> [Given request]:
Copy each of the rows below verbatim, leaving out the pictures.

-- BEGIN Stored data --

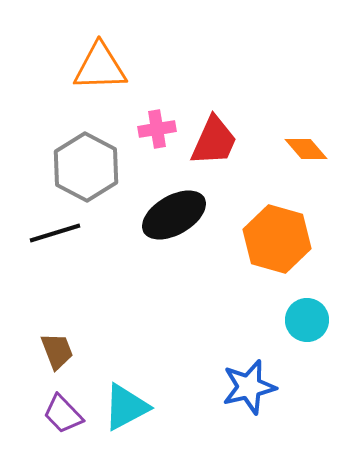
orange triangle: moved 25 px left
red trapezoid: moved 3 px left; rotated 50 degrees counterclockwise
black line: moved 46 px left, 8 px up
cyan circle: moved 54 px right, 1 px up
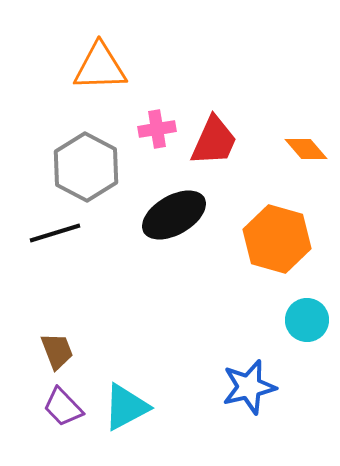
purple trapezoid: moved 7 px up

-- END Stored data --

> [Result of this exercise]:
orange triangle: moved 25 px left
red trapezoid: moved 3 px left; rotated 50 degrees counterclockwise
black line: moved 46 px left, 8 px up
cyan circle: moved 54 px right, 1 px up
purple trapezoid: moved 7 px up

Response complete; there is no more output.